Examine each line of the data. Copy the line if it includes the word "degrees".

Object state change records:
"""
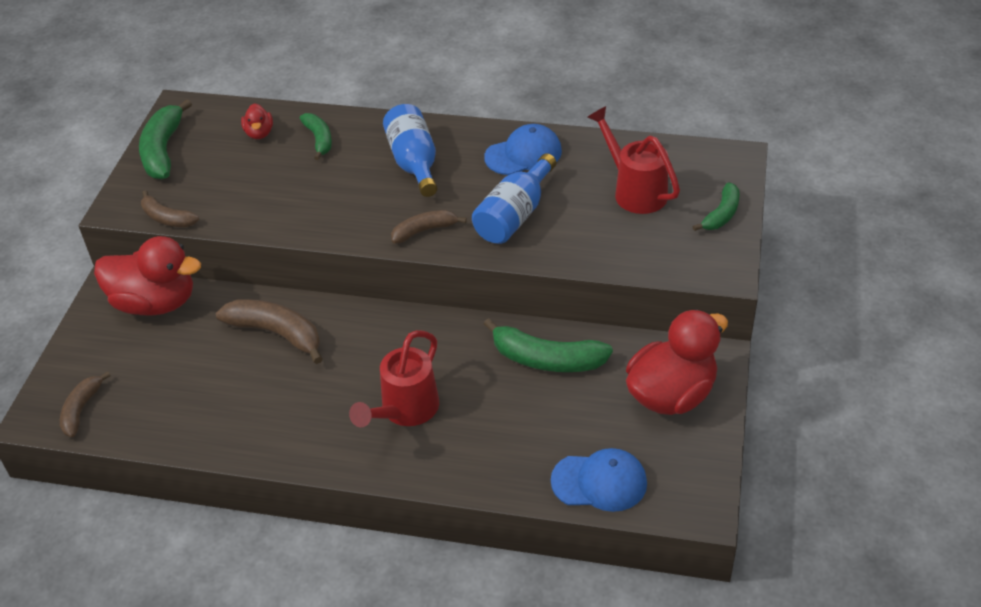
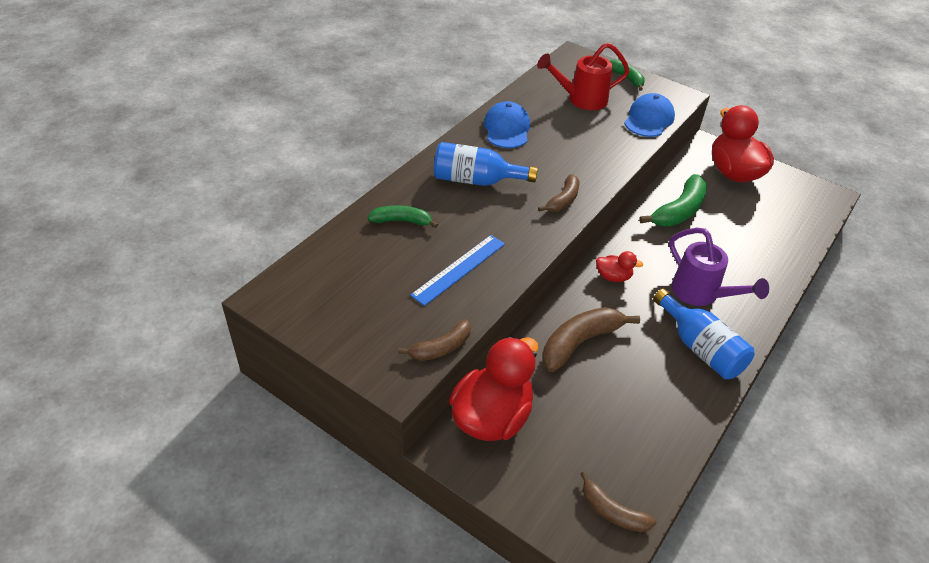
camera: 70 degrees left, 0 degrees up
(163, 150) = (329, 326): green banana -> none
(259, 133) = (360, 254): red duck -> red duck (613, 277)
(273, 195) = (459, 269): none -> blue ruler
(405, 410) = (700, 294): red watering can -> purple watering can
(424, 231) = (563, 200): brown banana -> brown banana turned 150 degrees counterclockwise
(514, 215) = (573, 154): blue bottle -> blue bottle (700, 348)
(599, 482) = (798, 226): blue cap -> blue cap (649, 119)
"""
(Output of the exercise):
camera: 70 degrees left, 0 degrees up
(424, 231) = (563, 200): brown banana -> brown banana turned 150 degrees counterclockwise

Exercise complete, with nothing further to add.